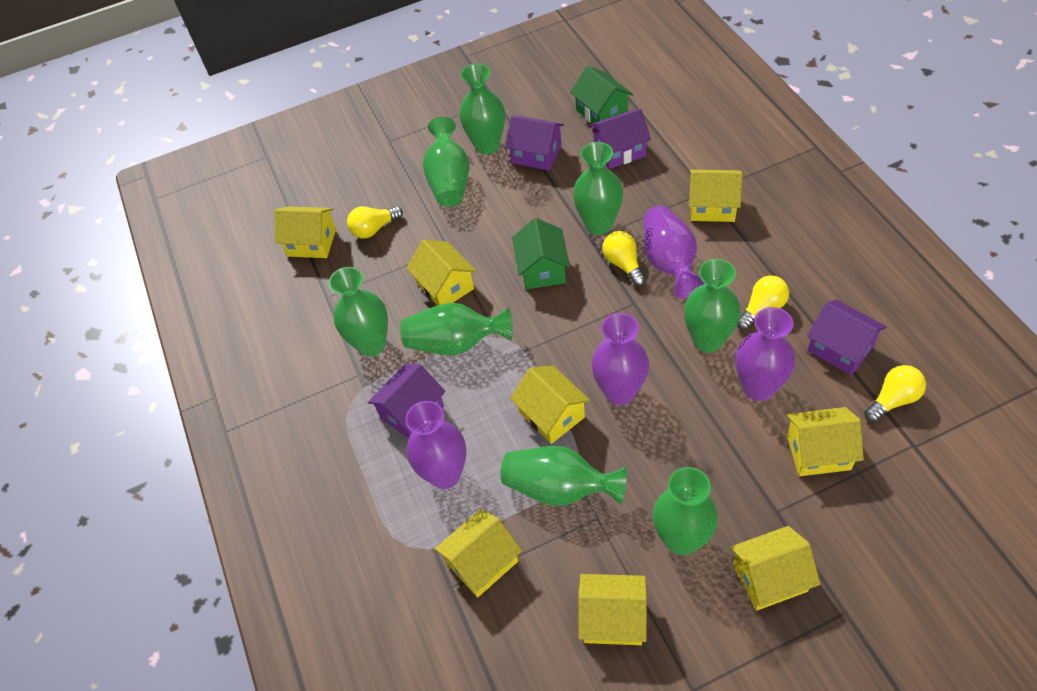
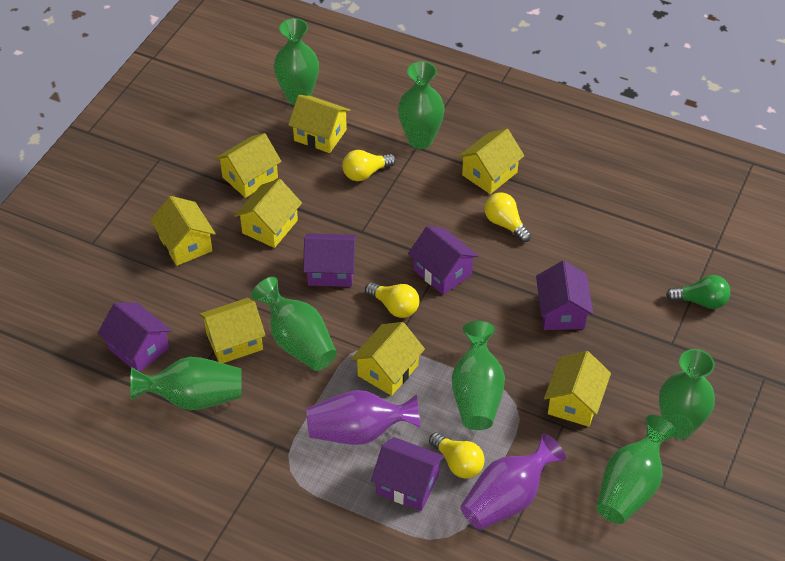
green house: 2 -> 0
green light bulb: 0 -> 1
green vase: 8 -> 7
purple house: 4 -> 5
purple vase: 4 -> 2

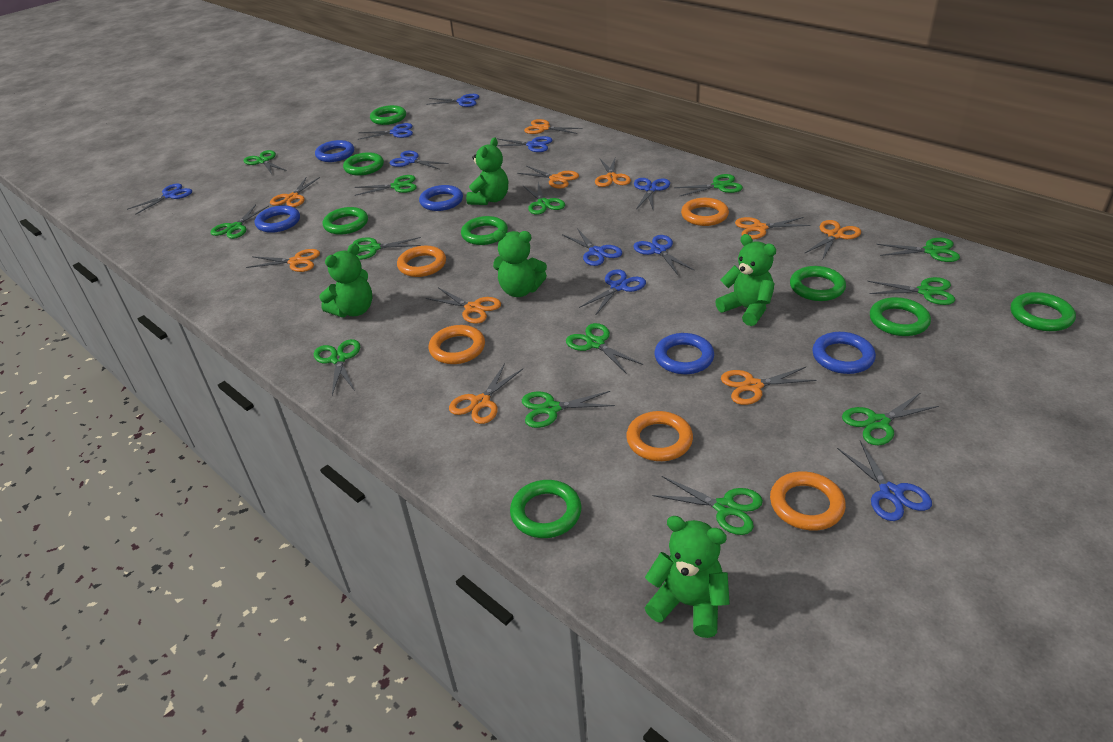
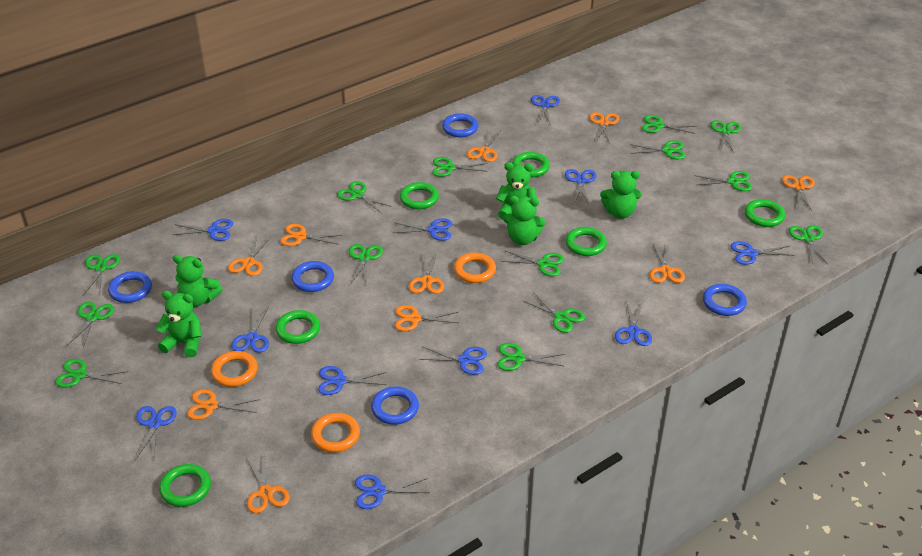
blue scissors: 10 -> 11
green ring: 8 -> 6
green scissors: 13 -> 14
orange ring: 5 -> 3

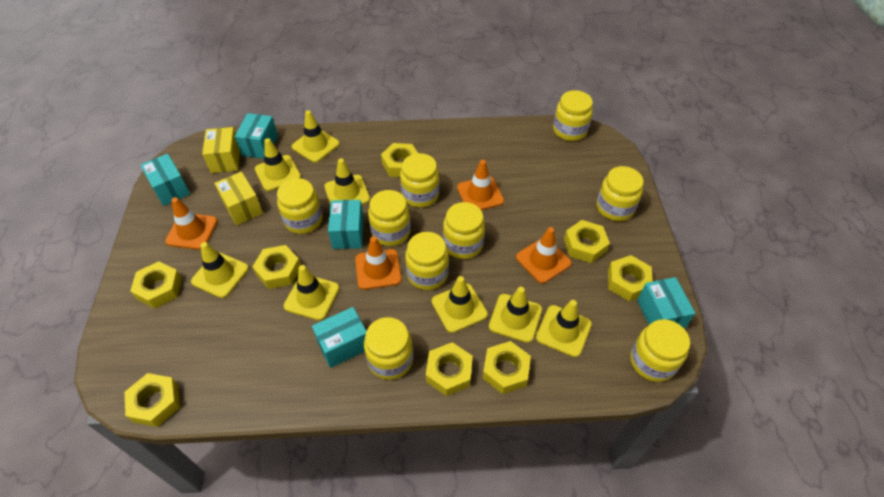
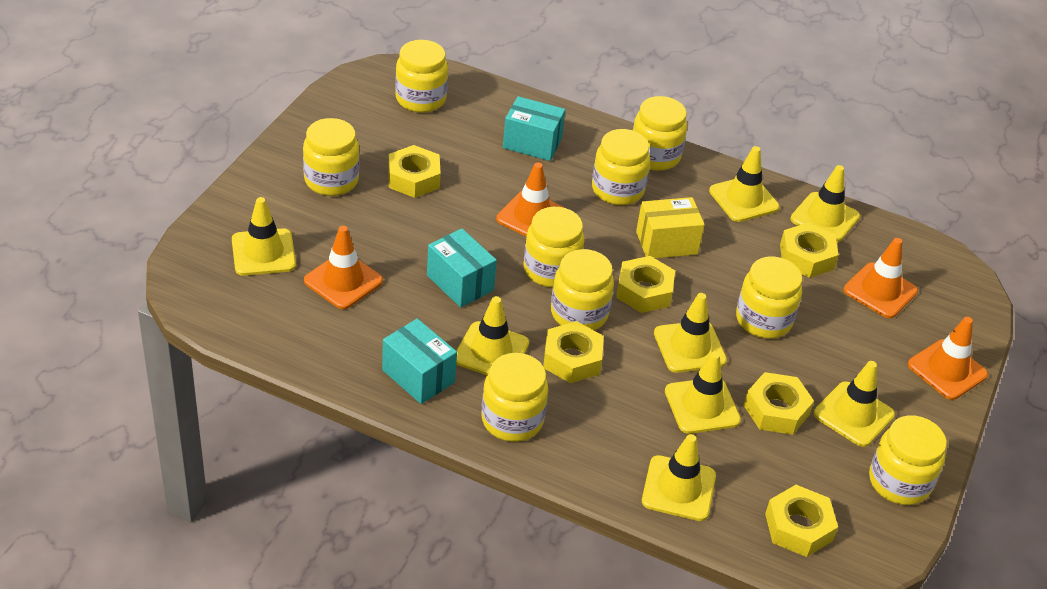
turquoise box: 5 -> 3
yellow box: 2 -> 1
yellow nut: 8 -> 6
-=-=-=-=-
Task goal:
Wherever a line in the entries holds "green", copy that line.

Answer section:
green house: 2 -> 0
green light bulb: 0 -> 1
green vase: 8 -> 7
green ring: 8 -> 6
green scissors: 13 -> 14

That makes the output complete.